§ **Exercise brief**: Return each line of the listing below that contains the word "based", treating uppercase and lowercase letters as distinct.
>>
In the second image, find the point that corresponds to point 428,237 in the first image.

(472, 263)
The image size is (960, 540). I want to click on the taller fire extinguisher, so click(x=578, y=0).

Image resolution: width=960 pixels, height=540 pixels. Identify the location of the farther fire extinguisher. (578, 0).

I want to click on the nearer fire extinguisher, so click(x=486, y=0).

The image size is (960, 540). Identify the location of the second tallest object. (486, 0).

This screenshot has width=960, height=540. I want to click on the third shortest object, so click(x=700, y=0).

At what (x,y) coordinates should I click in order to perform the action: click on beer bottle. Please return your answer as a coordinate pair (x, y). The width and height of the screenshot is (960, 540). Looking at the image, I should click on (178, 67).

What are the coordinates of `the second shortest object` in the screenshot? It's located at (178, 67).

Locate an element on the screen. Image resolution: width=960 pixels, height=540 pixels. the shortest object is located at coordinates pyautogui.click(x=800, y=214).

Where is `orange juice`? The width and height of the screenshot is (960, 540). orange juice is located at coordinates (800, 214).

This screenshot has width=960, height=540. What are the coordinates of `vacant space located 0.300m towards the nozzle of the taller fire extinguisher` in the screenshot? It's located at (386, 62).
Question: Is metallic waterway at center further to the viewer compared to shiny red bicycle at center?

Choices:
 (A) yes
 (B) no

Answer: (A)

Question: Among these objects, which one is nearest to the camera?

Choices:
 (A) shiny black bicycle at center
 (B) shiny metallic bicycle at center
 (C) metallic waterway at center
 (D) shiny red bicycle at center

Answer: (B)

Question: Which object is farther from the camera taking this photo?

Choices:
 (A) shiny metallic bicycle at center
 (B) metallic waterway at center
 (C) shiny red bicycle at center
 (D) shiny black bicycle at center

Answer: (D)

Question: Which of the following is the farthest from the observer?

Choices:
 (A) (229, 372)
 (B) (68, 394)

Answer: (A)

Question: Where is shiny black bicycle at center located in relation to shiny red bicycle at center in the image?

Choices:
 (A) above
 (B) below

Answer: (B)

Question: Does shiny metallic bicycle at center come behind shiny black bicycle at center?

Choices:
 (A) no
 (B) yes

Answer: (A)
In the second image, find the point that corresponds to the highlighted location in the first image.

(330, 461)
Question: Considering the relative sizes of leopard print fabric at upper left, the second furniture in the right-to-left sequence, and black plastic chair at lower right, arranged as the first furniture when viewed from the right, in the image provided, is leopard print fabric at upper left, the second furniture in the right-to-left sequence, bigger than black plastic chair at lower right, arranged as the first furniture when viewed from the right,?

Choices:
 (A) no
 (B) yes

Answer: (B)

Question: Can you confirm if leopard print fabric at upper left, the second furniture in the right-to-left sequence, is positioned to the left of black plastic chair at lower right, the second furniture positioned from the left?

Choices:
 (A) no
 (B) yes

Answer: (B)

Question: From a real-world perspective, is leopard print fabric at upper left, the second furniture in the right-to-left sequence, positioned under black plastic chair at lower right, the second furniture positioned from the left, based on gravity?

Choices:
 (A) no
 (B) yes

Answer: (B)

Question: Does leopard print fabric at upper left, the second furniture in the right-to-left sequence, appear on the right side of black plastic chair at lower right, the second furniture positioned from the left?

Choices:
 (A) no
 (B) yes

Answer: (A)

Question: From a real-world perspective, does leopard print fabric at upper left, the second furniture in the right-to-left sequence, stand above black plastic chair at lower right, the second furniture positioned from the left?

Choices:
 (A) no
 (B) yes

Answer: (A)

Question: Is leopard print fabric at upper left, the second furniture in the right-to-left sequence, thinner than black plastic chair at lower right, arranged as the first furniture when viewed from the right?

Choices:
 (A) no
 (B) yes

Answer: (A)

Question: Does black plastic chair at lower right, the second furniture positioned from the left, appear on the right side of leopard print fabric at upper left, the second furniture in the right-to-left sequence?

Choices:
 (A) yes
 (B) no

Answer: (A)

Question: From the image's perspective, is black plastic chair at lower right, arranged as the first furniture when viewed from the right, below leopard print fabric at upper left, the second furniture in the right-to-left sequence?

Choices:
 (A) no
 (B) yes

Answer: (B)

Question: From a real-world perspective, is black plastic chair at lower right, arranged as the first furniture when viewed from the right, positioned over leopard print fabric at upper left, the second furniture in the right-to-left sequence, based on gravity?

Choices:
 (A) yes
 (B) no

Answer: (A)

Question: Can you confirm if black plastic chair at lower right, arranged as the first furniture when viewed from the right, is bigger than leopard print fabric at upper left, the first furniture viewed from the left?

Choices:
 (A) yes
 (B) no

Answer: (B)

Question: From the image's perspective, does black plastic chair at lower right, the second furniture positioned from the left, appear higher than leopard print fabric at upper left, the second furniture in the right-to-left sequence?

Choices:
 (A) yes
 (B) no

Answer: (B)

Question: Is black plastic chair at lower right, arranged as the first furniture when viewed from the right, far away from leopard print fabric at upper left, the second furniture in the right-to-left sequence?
<<
§ **Exercise result**:
Question: From a real-world perspective, is leopard print fabric at upper left, the second furniture in the right-to-left sequence, positioned under black plastic chair at lower right, the second furniture positioned from the left, based on gravity?
Question: From a real-world perspective, is black plastic chair at lower right, arranged as the first furniture when viewed from the right, positioned over leopard print fabric at upper left, the second furniture in the right-to-left sequence, based on gravity?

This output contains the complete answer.